--- START ---
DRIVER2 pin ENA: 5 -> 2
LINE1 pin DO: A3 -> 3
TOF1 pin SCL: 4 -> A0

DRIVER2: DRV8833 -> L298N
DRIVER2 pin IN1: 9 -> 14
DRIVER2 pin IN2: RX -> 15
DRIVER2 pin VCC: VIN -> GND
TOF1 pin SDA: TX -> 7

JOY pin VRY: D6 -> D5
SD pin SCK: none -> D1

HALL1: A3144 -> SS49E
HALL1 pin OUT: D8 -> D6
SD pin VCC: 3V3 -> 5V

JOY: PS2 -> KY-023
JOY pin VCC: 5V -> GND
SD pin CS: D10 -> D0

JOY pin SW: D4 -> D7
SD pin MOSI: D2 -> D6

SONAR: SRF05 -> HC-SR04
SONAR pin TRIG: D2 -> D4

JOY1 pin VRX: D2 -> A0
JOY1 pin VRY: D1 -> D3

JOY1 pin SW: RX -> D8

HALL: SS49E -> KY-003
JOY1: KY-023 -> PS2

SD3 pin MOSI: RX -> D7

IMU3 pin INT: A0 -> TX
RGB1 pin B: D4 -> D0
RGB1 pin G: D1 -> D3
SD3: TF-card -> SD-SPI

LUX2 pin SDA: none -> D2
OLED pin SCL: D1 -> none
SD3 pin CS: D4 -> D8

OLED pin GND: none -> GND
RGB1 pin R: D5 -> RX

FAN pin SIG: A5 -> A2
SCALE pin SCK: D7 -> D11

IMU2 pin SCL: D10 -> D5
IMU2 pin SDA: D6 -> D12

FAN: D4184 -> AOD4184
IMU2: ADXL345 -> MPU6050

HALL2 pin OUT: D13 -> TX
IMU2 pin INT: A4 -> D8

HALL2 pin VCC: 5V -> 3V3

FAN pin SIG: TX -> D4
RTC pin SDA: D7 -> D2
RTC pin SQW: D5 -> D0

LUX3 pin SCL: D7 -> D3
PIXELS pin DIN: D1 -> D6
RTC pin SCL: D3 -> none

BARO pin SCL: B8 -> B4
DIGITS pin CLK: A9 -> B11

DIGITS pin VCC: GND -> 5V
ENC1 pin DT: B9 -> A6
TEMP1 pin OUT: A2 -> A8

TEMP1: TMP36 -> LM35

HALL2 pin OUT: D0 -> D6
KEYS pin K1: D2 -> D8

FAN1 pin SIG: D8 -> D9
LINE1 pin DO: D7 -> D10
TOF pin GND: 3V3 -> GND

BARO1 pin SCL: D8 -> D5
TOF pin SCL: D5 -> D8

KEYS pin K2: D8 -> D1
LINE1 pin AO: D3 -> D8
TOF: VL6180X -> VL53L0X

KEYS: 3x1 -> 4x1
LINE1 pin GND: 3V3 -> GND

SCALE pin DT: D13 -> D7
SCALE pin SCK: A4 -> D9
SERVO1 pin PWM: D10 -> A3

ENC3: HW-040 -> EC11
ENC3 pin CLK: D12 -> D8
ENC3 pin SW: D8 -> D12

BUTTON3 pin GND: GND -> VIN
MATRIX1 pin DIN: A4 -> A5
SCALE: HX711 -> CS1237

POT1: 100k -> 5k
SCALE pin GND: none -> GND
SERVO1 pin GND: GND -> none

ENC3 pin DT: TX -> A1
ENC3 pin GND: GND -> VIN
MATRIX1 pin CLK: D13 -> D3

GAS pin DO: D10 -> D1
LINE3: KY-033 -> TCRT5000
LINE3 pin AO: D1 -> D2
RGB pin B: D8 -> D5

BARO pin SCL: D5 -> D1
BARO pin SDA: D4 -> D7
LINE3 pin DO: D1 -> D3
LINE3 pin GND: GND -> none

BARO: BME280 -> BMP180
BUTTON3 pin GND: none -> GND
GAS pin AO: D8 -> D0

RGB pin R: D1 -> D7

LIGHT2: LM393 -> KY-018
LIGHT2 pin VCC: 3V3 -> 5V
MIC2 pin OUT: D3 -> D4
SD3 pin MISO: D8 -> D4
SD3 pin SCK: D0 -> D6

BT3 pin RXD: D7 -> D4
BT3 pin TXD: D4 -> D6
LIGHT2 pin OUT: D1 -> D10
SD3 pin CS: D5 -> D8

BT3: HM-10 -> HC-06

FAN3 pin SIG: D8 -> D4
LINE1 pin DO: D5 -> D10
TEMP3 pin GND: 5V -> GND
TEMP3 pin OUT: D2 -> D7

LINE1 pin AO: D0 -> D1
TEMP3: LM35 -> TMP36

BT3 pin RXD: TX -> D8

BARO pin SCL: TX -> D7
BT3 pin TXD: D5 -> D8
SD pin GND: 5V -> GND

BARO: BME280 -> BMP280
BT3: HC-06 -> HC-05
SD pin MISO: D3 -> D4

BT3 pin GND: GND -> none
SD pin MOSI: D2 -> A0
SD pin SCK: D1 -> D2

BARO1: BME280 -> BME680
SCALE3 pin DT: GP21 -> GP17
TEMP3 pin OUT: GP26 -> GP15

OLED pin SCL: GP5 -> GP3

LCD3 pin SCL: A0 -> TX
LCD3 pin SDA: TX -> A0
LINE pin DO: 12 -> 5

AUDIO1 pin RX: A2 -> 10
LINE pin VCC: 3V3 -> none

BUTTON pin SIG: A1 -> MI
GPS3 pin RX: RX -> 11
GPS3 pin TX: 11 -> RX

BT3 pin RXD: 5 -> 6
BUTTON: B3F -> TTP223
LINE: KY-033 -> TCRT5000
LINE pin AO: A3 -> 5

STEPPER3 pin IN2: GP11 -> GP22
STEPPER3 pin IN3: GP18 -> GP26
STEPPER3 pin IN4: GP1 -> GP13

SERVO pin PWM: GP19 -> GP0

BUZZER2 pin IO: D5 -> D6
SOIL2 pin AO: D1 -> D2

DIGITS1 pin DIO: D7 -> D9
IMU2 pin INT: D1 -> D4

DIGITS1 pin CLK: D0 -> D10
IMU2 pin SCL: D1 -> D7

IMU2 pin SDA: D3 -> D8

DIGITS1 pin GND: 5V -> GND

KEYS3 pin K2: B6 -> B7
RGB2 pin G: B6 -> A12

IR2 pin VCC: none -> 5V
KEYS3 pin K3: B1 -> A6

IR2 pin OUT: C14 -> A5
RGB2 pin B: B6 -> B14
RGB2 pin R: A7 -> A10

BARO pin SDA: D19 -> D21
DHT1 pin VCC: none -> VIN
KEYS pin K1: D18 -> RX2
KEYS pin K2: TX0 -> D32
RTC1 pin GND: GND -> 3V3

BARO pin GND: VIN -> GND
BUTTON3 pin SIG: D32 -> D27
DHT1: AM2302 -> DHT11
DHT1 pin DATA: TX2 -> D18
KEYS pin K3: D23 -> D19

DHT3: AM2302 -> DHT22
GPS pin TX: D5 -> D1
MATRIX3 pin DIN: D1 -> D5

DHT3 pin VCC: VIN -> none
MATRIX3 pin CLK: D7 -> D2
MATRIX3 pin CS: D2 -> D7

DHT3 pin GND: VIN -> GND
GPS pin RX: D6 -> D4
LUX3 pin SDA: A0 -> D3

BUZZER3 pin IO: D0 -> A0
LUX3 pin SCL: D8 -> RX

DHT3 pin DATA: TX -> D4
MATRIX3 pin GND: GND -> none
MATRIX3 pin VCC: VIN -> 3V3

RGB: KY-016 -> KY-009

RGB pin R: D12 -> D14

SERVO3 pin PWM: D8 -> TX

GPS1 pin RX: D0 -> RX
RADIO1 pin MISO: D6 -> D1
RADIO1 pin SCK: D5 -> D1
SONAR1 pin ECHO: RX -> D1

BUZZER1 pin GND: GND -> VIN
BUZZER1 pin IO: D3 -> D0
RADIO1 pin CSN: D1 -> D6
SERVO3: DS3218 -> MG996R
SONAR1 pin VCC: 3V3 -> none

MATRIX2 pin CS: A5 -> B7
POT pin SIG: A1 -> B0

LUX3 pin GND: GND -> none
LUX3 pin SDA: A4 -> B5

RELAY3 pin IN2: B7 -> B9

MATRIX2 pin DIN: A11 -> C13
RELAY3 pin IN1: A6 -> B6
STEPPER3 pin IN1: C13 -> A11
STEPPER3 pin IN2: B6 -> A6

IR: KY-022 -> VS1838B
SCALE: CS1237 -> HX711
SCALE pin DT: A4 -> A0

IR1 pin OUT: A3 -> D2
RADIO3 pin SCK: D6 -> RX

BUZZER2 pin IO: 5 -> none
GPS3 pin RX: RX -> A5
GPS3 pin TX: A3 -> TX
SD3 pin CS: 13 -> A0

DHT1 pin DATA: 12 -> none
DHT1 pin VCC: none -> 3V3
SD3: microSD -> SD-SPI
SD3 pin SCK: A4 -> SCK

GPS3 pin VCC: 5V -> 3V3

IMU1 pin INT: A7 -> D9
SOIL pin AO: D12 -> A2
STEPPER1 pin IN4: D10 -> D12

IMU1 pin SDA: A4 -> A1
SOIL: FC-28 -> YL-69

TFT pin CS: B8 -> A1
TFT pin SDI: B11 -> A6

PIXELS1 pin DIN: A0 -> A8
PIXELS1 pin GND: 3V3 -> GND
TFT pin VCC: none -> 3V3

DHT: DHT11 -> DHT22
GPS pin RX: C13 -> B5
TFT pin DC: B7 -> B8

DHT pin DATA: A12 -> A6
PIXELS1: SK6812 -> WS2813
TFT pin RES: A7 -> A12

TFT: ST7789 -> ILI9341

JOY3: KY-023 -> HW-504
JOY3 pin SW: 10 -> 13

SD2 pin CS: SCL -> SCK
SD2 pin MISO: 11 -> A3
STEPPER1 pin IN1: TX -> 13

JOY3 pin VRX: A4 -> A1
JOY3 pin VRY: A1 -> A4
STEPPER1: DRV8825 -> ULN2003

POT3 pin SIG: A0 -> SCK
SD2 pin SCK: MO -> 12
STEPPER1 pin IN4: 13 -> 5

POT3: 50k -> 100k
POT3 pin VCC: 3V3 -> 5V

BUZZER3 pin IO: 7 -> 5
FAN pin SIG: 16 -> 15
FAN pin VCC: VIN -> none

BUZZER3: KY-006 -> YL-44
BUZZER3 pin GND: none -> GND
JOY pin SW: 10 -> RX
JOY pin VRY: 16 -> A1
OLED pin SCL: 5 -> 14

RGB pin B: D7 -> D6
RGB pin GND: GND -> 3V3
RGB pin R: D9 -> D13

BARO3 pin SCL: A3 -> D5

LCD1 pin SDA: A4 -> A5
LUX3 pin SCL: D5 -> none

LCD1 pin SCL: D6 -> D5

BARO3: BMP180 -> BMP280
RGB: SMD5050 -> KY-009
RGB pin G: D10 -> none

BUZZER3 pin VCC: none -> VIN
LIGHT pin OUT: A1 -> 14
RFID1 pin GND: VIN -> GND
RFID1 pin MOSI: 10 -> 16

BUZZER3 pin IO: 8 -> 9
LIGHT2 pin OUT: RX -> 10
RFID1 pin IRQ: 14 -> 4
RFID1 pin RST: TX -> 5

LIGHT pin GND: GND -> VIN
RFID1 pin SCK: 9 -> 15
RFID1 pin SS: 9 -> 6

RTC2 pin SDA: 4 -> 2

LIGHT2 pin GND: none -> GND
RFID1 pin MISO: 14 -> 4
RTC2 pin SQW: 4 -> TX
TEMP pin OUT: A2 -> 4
--- END ---
- _Work item_
Lines from the start of the entries through the one containing "ENC3 pin CLK: D12 -> D8" are to be set down again exactly, both ends included.

- _Expected answer_
DRIVER2 pin ENA: 5 -> 2
LINE1 pin DO: A3 -> 3
TOF1 pin SCL: 4 -> A0

DRIVER2: DRV8833 -> L298N
DRIVER2 pin IN1: 9 -> 14
DRIVER2 pin IN2: RX -> 15
DRIVER2 pin VCC: VIN -> GND
TOF1 pin SDA: TX -> 7

JOY pin VRY: D6 -> D5
SD pin SCK: none -> D1

HALL1: A3144 -> SS49E
HALL1 pin OUT: D8 -> D6
SD pin VCC: 3V3 -> 5V

JOY: PS2 -> KY-023
JOY pin VCC: 5V -> GND
SD pin CS: D10 -> D0

JOY pin SW: D4 -> D7
SD pin MOSI: D2 -> D6

SONAR: SRF05 -> HC-SR04
SONAR pin TRIG: D2 -> D4

JOY1 pin VRX: D2 -> A0
JOY1 pin VRY: D1 -> D3

JOY1 pin SW: RX -> D8

HALL: SS49E -> KY-003
JOY1: KY-023 -> PS2

SD3 pin MOSI: RX -> D7

IMU3 pin INT: A0 -> TX
RGB1 pin B: D4 -> D0
RGB1 pin G: D1 -> D3
SD3: TF-card -> SD-SPI

LUX2 pin SDA: none -> D2
OLED pin SCL: D1 -> none
SD3 pin CS: D4 -> D8

OLED pin GND: none -> GND
RGB1 pin R: D5 -> RX

FAN pin SIG: A5 -> A2
SCALE pin SCK: D7 -> D11

IMU2 pin SCL: D10 -> D5
IMU2 pin SDA: D6 -> D12

FAN: D4184 -> AOD4184
IMU2: ADXL345 -> MPU6050

HALL2 pin OUT: D13 -> TX
IMU2 pin INT: A4 -> D8

HALL2 pin VCC: 5V -> 3V3

FAN pin SIG: TX -> D4
RTC pin SDA: D7 -> D2
RTC pin SQW: D5 -> D0

LUX3 pin SCL: D7 -> D3
PIXELS pin DIN: D1 -> D6
RTC pin SCL: D3 -> none

BARO pin SCL: B8 -> B4
DIGITS pin CLK: A9 -> B11

DIGITS pin VCC: GND -> 5V
ENC1 pin DT: B9 -> A6
TEMP1 pin OUT: A2 -> A8

TEMP1: TMP36 -> LM35

HALL2 pin OUT: D0 -> D6
KEYS pin K1: D2 -> D8

FAN1 pin SIG: D8 -> D9
LINE1 pin DO: D7 -> D10
TOF pin GND: 3V3 -> GND

BARO1 pin SCL: D8 -> D5
TOF pin SCL: D5 -> D8

KEYS pin K2: D8 -> D1
LINE1 pin AO: D3 -> D8
TOF: VL6180X -> VL53L0X

KEYS: 3x1 -> 4x1
LINE1 pin GND: 3V3 -> GND

SCALE pin DT: D13 -> D7
SCALE pin SCK: A4 -> D9
SERVO1 pin PWM: D10 -> A3

ENC3: HW-040 -> EC11
ENC3 pin CLK: D12 -> D8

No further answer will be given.